**What is expected**
Reproduce verbatim all of the data given below, but do not carry over the images.

**Dataset extract**
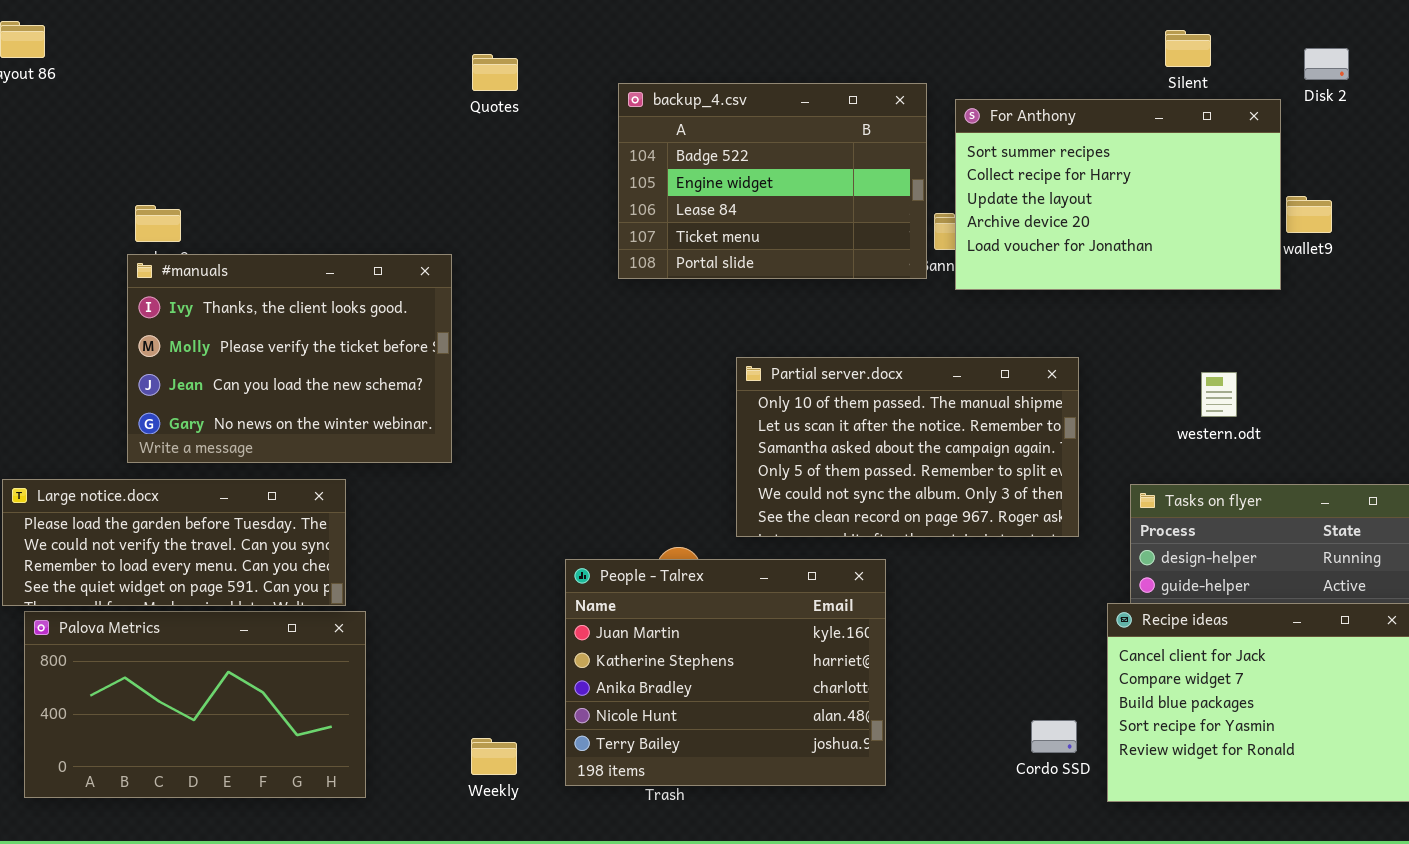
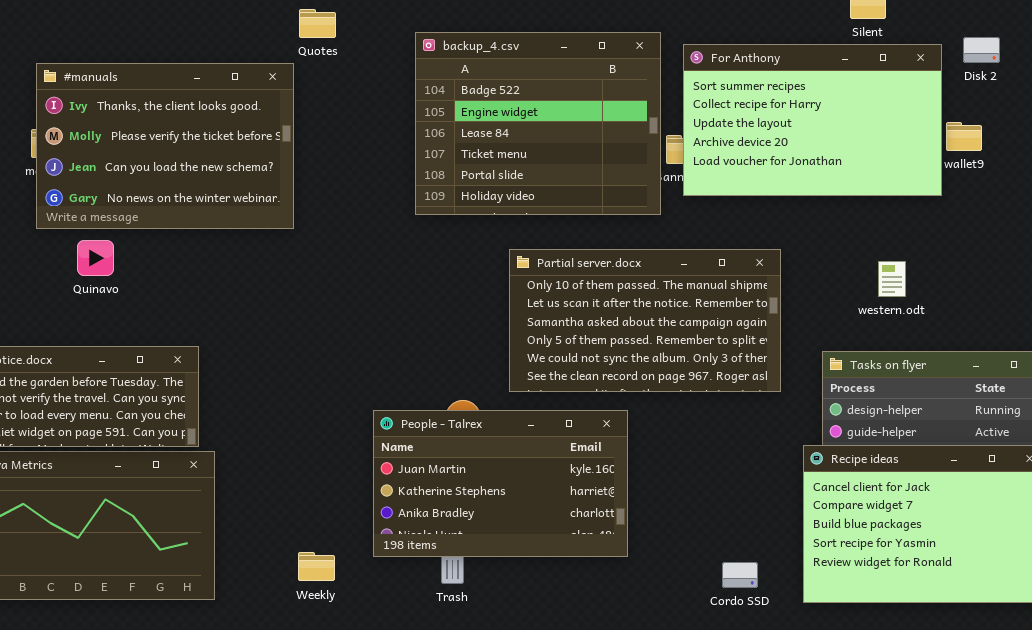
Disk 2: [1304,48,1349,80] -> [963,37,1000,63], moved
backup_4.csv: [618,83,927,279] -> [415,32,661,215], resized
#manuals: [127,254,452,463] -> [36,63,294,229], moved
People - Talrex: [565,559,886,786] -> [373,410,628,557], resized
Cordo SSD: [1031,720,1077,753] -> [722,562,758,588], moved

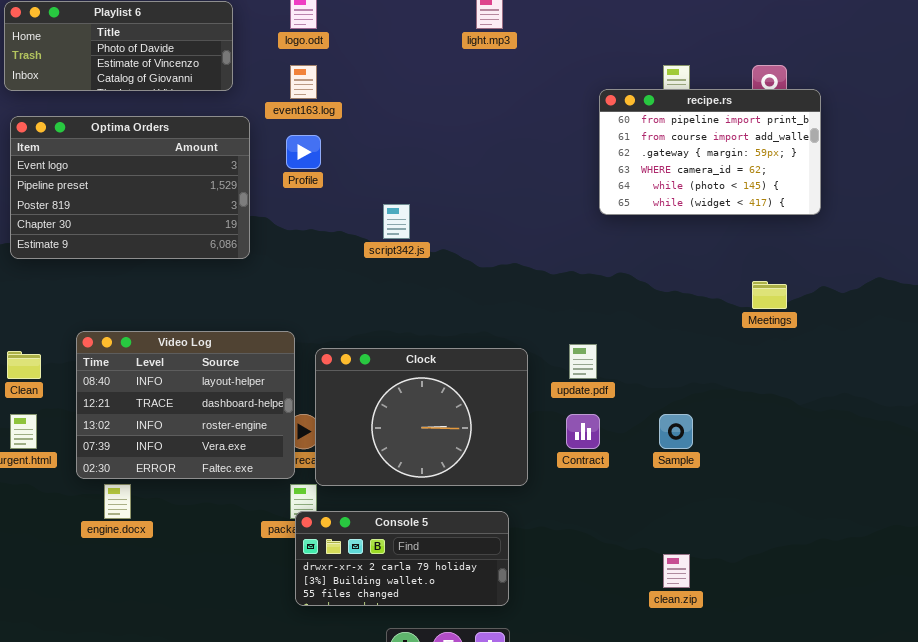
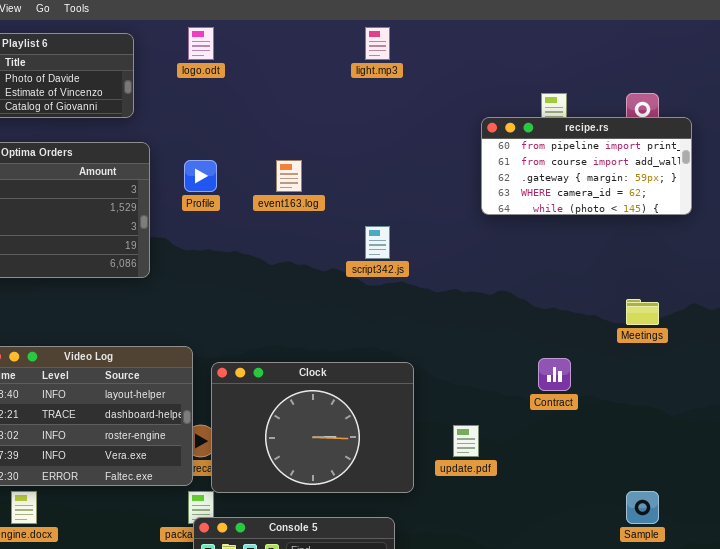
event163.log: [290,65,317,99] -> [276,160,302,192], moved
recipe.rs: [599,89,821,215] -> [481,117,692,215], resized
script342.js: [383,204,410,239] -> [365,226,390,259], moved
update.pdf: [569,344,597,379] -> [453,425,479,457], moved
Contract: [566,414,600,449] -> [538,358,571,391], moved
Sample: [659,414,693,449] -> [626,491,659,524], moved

**Output for this task**
Disk 2: [1304,48,1349,80] -> [963,37,1000,63], moved
backup_4.csv: [618,83,927,279] -> [415,32,661,215], resized
#manuals: [127,254,452,463] -> [36,63,294,229], moved
People - Talrex: [565,559,886,786] -> [373,410,628,557], resized
Cordo SSD: [1031,720,1077,753] -> [722,562,758,588], moved

event163.log: [290,65,317,99] -> [276,160,302,192], moved
recipe.rs: [599,89,821,215] -> [481,117,692,215], resized
script342.js: [383,204,410,239] -> [365,226,390,259], moved
update.pdf: [569,344,597,379] -> [453,425,479,457], moved
Contract: [566,414,600,449] -> [538,358,571,391], moved
Sample: [659,414,693,449] -> [626,491,659,524], moved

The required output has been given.